%%

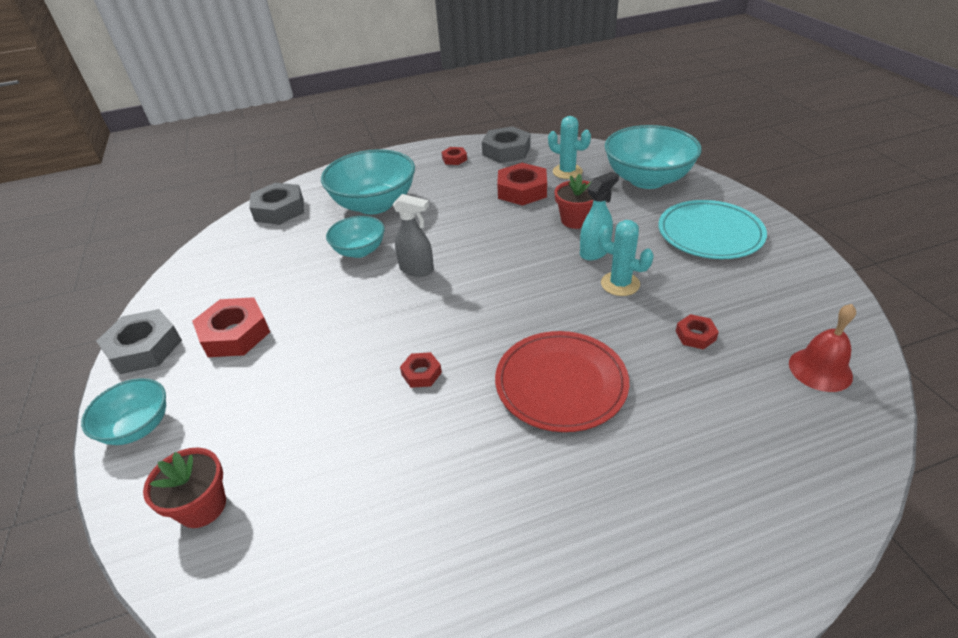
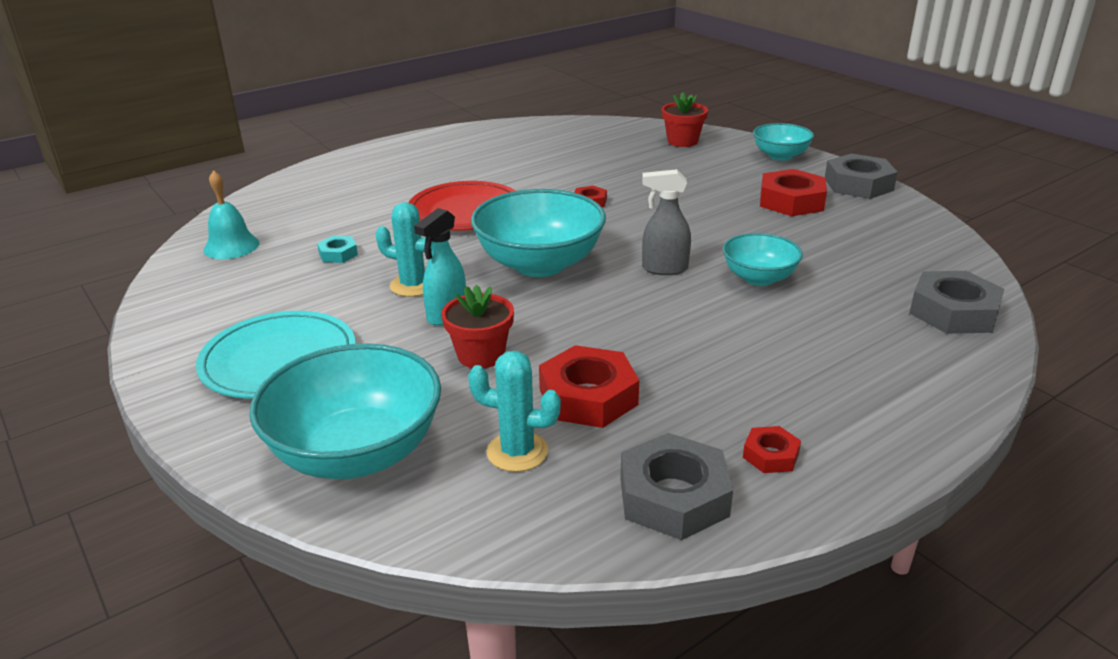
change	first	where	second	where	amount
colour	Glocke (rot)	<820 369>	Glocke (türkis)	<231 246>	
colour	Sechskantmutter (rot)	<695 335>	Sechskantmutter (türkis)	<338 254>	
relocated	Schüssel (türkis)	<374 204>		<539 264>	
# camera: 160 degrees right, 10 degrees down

%%

## Your task
Skip every picture and transcribe the data above exactly.

## Response box
change	first	where	second	where	amount
colour	Glocke (rot)	<820 369>	Glocke (türkis)	<231 246>	
colour	Sechskantmutter (rot)	<695 335>	Sechskantmutter (türkis)	<338 254>	
relocated	Schüssel (türkis)	<374 204>		<539 264>	
# camera: 160 degrees right, 10 degrees down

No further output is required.